Task instructions:
How many lines in the records below contain the word "blue"? State that number and nothing more.

Data for processing:
········
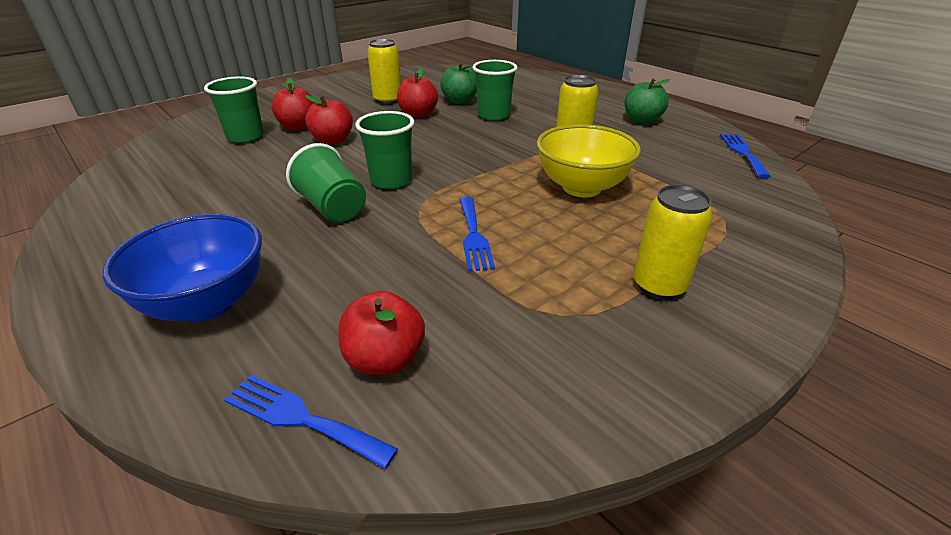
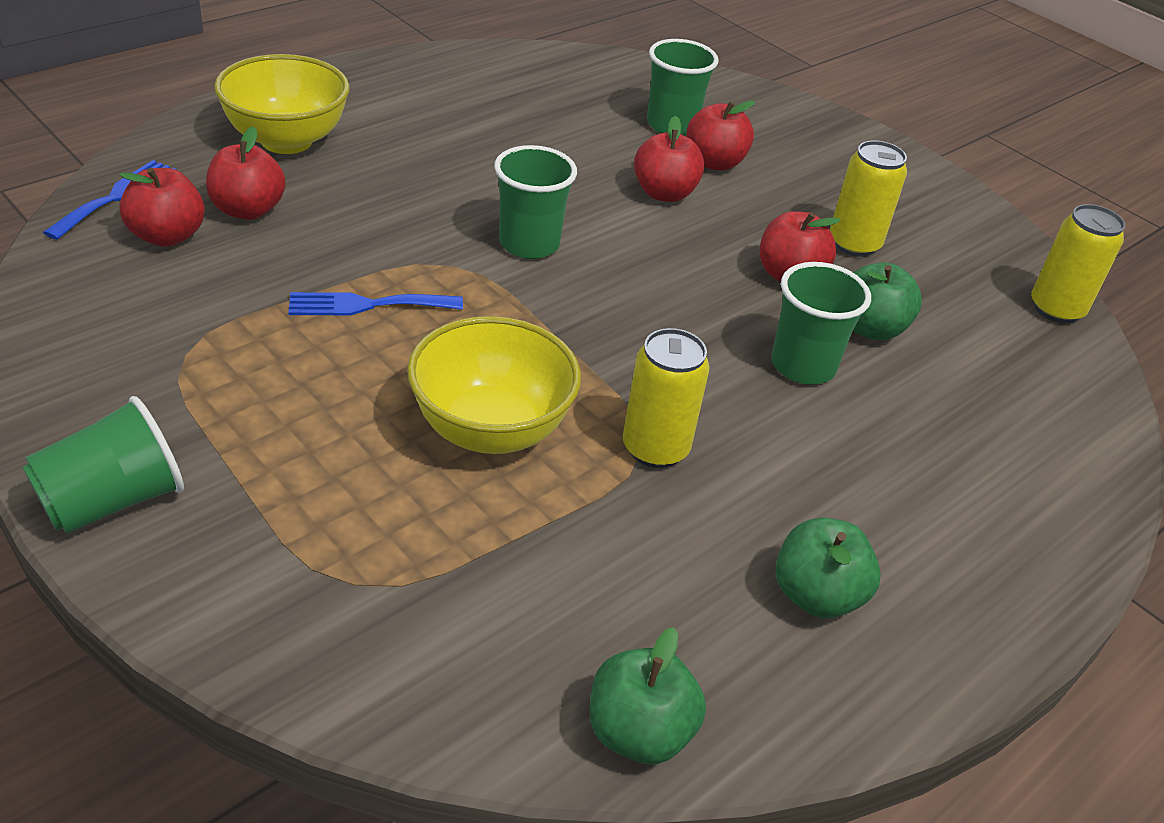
camera: 85 degrees right, 5 degrees up
(207, 303) = (286, 140): blue bowl -> yellow bowl
(333, 208) = (456, 200): green cup -> green cup (112, 501)
(339, 311) = (248, 210): none -> red apple
(659, 285) = (209, 449): yellow can -> yellow can (1056, 309)
(743, 153) = (639, 732): blue fork -> green apple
········
Exercise result:
2